[Items from a dataset]
.....
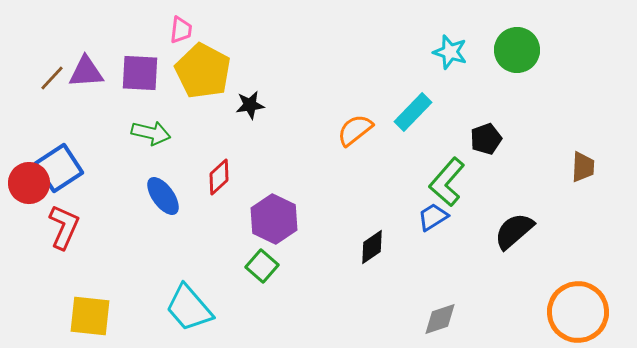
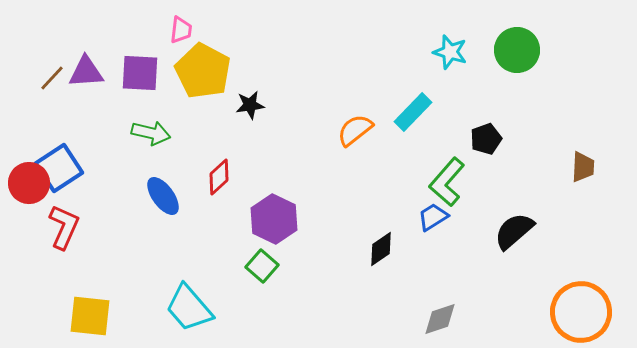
black diamond: moved 9 px right, 2 px down
orange circle: moved 3 px right
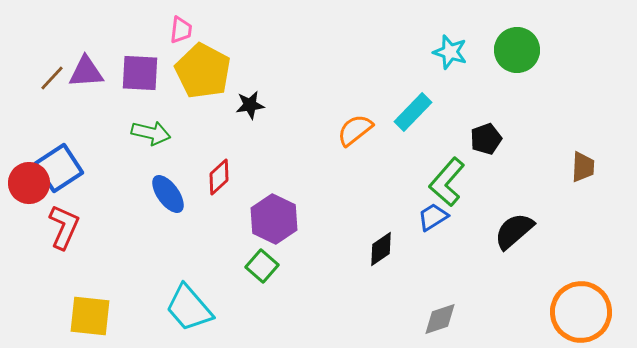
blue ellipse: moved 5 px right, 2 px up
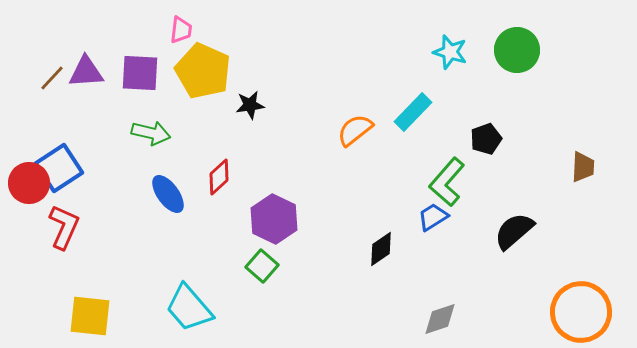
yellow pentagon: rotated 4 degrees counterclockwise
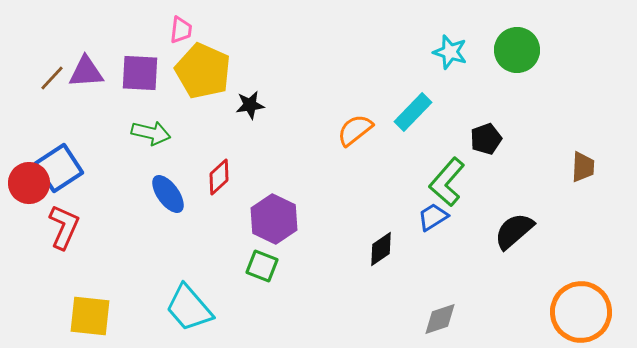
green square: rotated 20 degrees counterclockwise
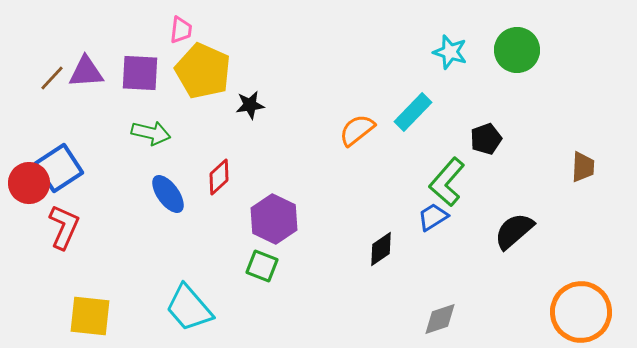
orange semicircle: moved 2 px right
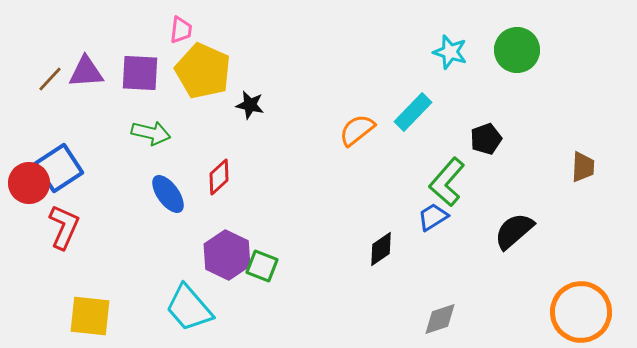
brown line: moved 2 px left, 1 px down
black star: rotated 20 degrees clockwise
purple hexagon: moved 47 px left, 36 px down
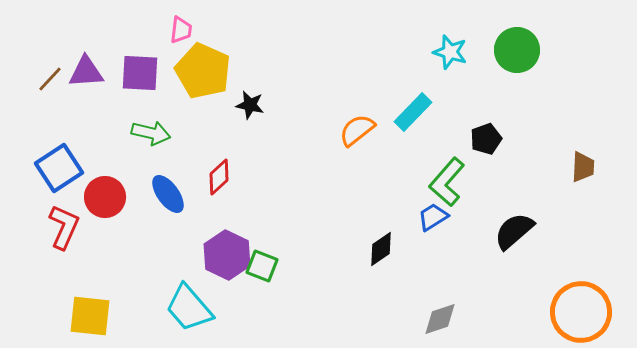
red circle: moved 76 px right, 14 px down
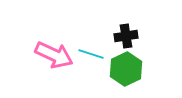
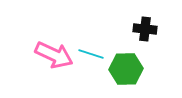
black cross: moved 19 px right, 7 px up; rotated 15 degrees clockwise
green hexagon: rotated 24 degrees clockwise
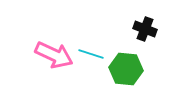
black cross: rotated 15 degrees clockwise
green hexagon: rotated 8 degrees clockwise
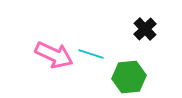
black cross: rotated 25 degrees clockwise
green hexagon: moved 3 px right, 8 px down; rotated 12 degrees counterclockwise
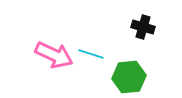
black cross: moved 2 px left, 2 px up; rotated 30 degrees counterclockwise
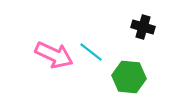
cyan line: moved 2 px up; rotated 20 degrees clockwise
green hexagon: rotated 12 degrees clockwise
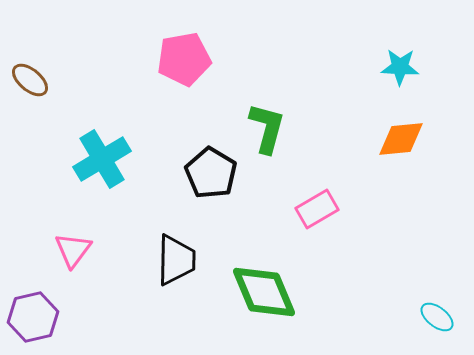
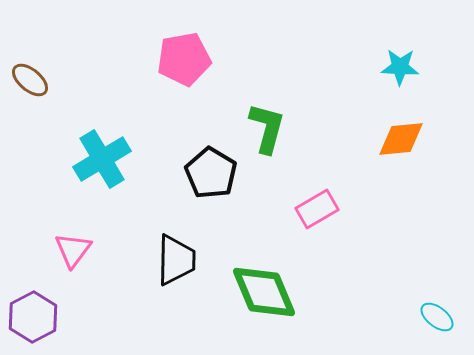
purple hexagon: rotated 15 degrees counterclockwise
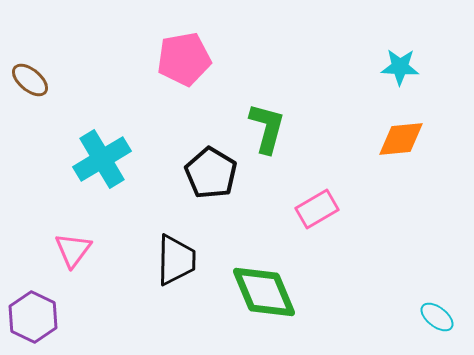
purple hexagon: rotated 6 degrees counterclockwise
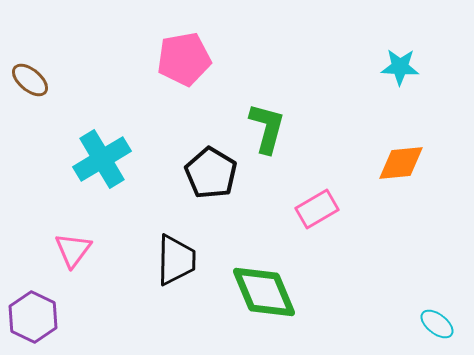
orange diamond: moved 24 px down
cyan ellipse: moved 7 px down
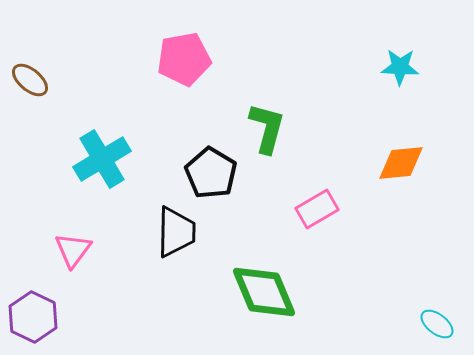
black trapezoid: moved 28 px up
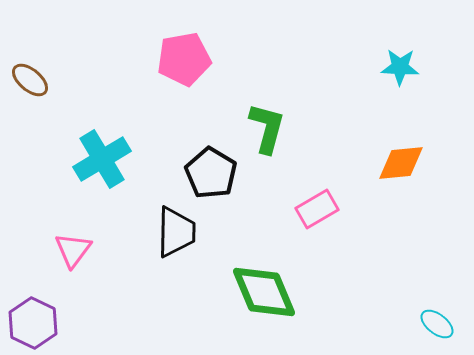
purple hexagon: moved 6 px down
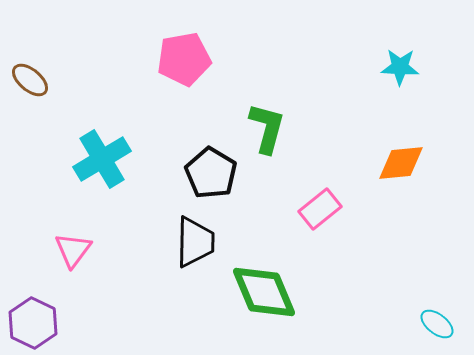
pink rectangle: moved 3 px right; rotated 9 degrees counterclockwise
black trapezoid: moved 19 px right, 10 px down
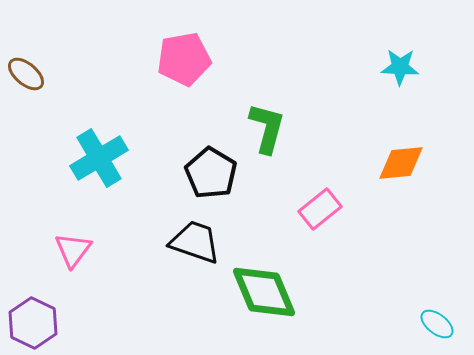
brown ellipse: moved 4 px left, 6 px up
cyan cross: moved 3 px left, 1 px up
black trapezoid: rotated 72 degrees counterclockwise
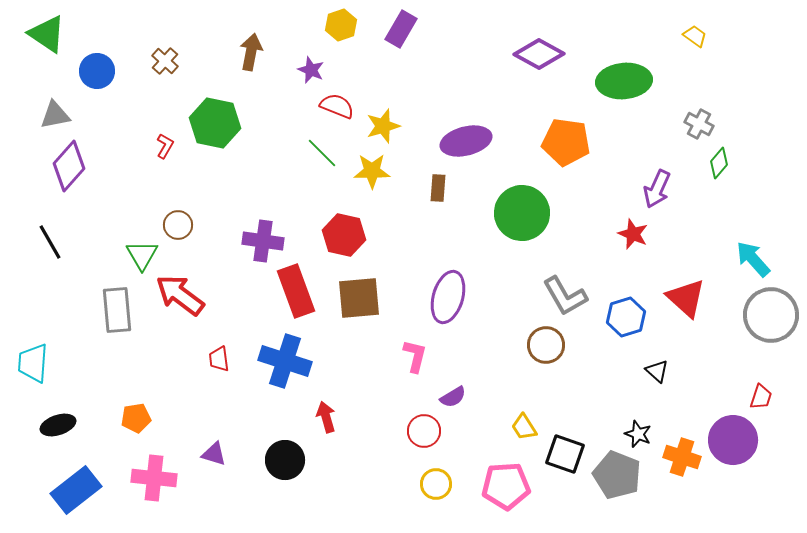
.....
Copy every line of the listing above word for word, but leave out the picture lines.

*RESPONSE TO THIS EXERCISE*.
black diamond: moved 9 px right, 2 px down
orange circle: moved 3 px right
blue ellipse: moved 5 px right, 2 px up
yellow pentagon: rotated 4 degrees counterclockwise
green square: rotated 20 degrees counterclockwise
orange semicircle: moved 2 px right
brown line: moved 2 px left, 1 px down
black star: rotated 20 degrees clockwise
purple hexagon: moved 47 px left, 36 px down
red circle: moved 76 px right, 14 px down
black cross: moved 19 px right, 7 px up; rotated 15 degrees clockwise
green hexagon: rotated 24 degrees clockwise
black cross: rotated 15 degrees clockwise
green hexagon: rotated 8 degrees clockwise
black cross: rotated 25 degrees clockwise
green hexagon: moved 3 px right, 8 px down; rotated 12 degrees counterclockwise
black cross: moved 2 px left, 2 px up; rotated 30 degrees counterclockwise
cyan line: moved 2 px up; rotated 20 degrees clockwise
green hexagon: rotated 12 degrees clockwise
purple hexagon: rotated 15 degrees counterclockwise
purple hexagon: rotated 6 degrees counterclockwise
orange diamond: moved 24 px down
cyan ellipse: moved 7 px down
black trapezoid: moved 28 px up
purple hexagon: moved 6 px down
pink rectangle: moved 3 px right; rotated 9 degrees counterclockwise
black trapezoid: moved 19 px right, 10 px down
brown ellipse: moved 4 px left, 6 px up
cyan cross: moved 3 px left, 1 px up
black trapezoid: rotated 72 degrees counterclockwise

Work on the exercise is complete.